> [Data for analysis]
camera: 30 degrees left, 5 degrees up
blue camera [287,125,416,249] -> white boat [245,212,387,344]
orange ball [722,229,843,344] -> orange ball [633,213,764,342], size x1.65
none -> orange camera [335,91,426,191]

==

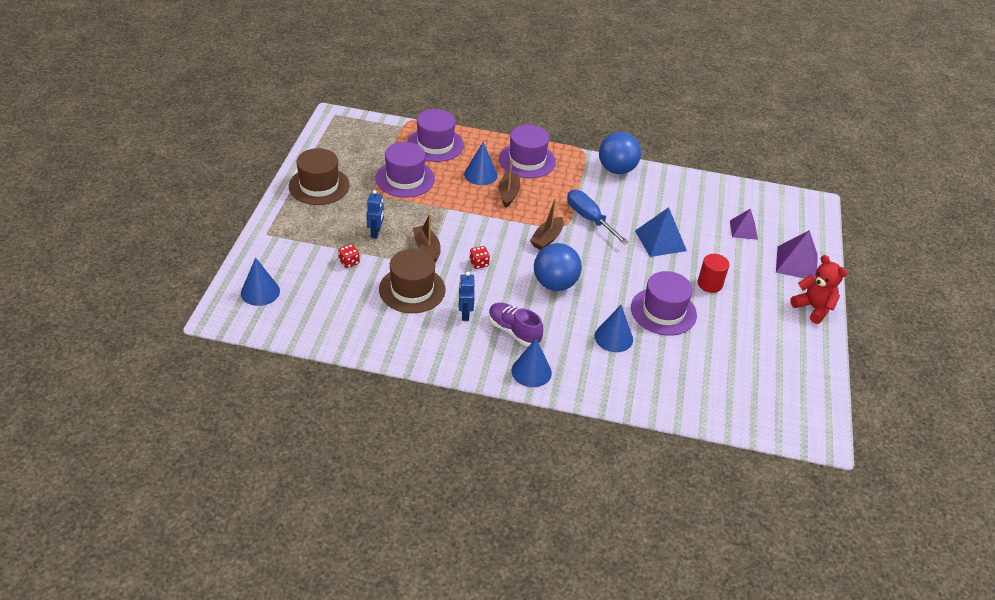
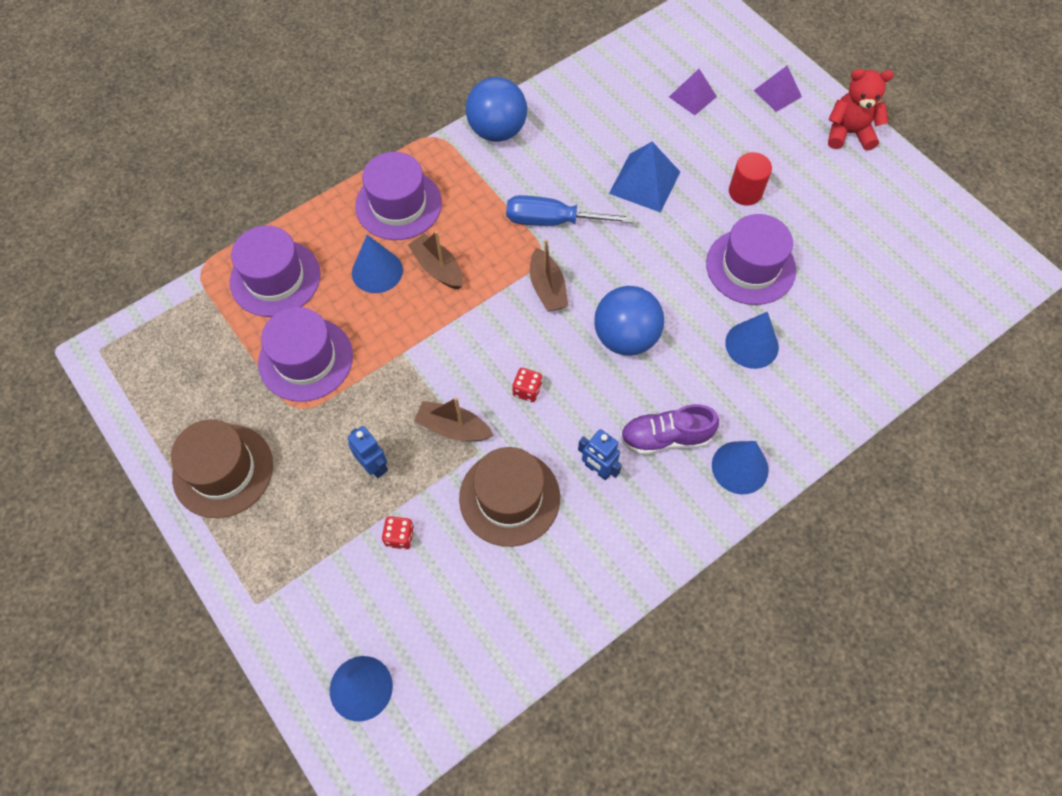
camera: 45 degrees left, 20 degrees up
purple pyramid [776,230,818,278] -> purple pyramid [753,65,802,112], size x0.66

...

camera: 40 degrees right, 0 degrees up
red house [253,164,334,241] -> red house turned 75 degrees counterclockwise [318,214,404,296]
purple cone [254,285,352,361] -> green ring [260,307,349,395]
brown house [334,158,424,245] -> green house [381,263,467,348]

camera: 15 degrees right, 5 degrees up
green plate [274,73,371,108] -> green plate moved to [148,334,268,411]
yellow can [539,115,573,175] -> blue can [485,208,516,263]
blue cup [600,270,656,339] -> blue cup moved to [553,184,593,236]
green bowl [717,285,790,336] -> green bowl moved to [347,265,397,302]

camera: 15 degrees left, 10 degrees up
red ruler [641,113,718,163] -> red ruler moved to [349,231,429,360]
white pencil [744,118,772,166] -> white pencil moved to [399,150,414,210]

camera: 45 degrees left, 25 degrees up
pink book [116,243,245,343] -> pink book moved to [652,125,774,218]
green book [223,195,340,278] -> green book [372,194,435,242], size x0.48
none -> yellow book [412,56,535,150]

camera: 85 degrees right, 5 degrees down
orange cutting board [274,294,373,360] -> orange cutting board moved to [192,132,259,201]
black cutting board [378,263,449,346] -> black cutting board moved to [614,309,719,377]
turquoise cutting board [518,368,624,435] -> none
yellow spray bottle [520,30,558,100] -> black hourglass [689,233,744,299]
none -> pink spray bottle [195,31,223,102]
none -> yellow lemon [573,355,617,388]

> [About this task]
What you return must be the lines above that run from the line with "camera: 15 degrees left, 10 degrees up" to the line with "camera: 45 degrees left, 25 degrees up", inclusive, each copied exactly.

> [Solution for this task]
camera: 15 degrees left, 10 degrees up
red ruler [641,113,718,163] -> red ruler moved to [349,231,429,360]
white pencil [744,118,772,166] -> white pencil moved to [399,150,414,210]

camera: 45 degrees left, 25 degrees up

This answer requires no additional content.